[Supplied entries]

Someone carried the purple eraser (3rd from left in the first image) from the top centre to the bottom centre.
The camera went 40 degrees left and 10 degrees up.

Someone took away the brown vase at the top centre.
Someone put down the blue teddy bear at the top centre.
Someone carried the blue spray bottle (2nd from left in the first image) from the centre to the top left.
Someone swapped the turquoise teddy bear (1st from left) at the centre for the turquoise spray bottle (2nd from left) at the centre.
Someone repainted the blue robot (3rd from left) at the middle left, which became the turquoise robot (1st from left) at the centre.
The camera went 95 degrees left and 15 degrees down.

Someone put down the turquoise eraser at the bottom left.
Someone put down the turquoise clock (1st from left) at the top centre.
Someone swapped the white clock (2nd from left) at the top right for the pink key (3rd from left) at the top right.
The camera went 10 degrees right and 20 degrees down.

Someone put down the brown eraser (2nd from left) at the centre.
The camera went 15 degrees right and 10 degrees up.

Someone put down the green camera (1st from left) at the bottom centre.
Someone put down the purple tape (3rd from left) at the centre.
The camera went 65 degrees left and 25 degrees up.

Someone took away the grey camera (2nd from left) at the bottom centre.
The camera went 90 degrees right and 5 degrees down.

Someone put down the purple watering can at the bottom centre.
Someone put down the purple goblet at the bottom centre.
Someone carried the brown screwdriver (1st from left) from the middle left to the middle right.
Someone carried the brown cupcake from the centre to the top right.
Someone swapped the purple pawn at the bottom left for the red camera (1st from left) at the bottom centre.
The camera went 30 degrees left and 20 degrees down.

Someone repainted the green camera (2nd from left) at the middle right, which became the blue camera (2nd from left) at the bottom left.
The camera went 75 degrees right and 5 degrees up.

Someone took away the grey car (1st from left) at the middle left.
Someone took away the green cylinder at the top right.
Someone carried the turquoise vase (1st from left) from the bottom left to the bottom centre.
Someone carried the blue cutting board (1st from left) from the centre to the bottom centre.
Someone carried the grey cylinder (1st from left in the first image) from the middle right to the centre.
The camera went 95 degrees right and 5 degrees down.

[/Supplied entries]

• [What is required] Using the entries above, repeat only the lines from the one containing "Someone put down the turquoise eraser" through the one containing "Someone swapped the white", end lines included.

• [Worked solution]
Someone put down the turquoise eraser at the bottom left.
Someone put down the turquoise clock (1st from left) at the top centre.
Someone swapped the white clock (2nd from left) at the top right for the pink key (3rd from left) at the top right.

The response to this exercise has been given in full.